HOW TO COMPLETE THIS TASK:
An exact transcription of every entry is required. Images are not part of it.

PROVIDED DATA:
◆ ◆ ◆
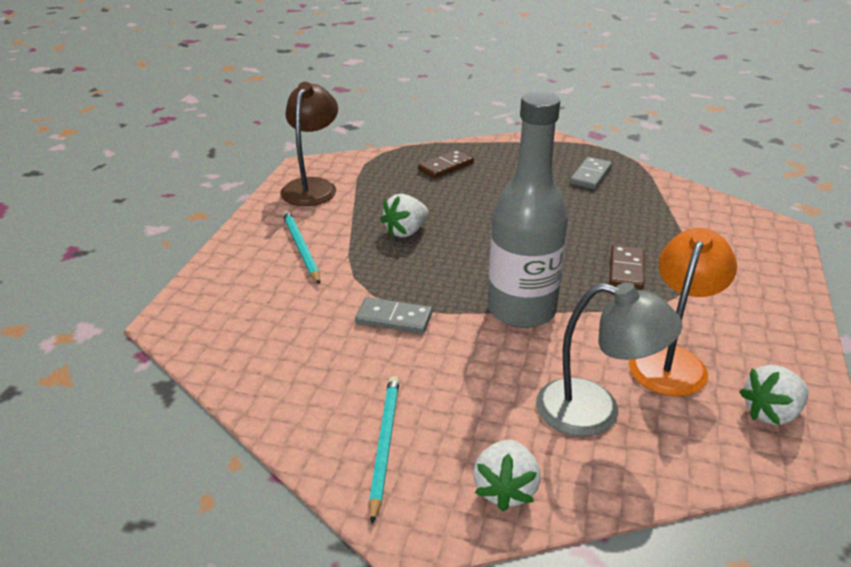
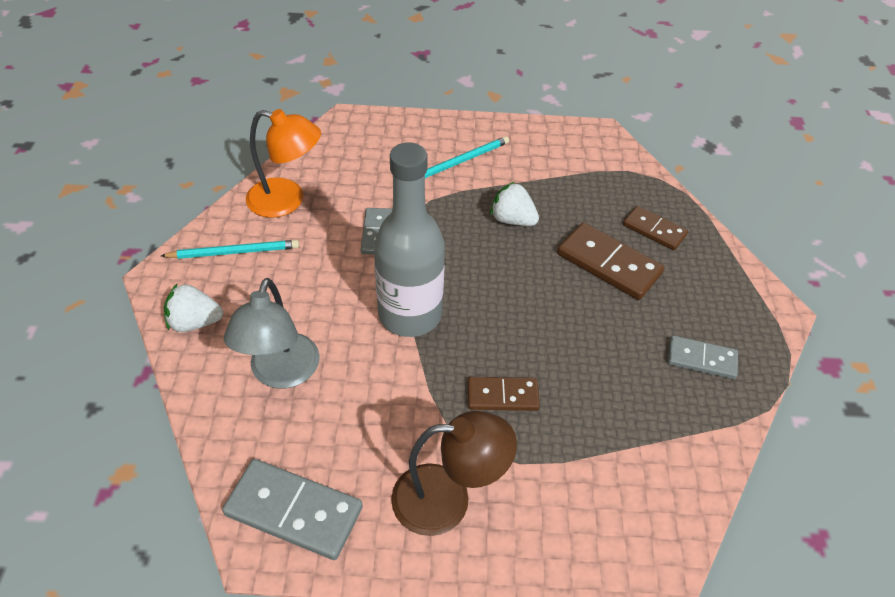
camera: 75 degrees right, 15 degrees up
(312, 187) = (565, 146): brown lamp -> brown lamp (447, 499)
(480, 193) = (609, 264): none -> brown domino
(671, 360) = (359, 432): orange lamp -> orange lamp (287, 201)
(771, 413) = (294, 511): white strawberry -> grey domino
◆ ◆ ◆
SOLUTION TO THIS PROBLEM:
camera: 75 degrees right, 15 degrees up
(312, 187) = (565, 146): brown lamp -> brown lamp (447, 499)
(480, 193) = (609, 264): none -> brown domino
(671, 360) = (359, 432): orange lamp -> orange lamp (287, 201)
(771, 413) = (294, 511): white strawberry -> grey domino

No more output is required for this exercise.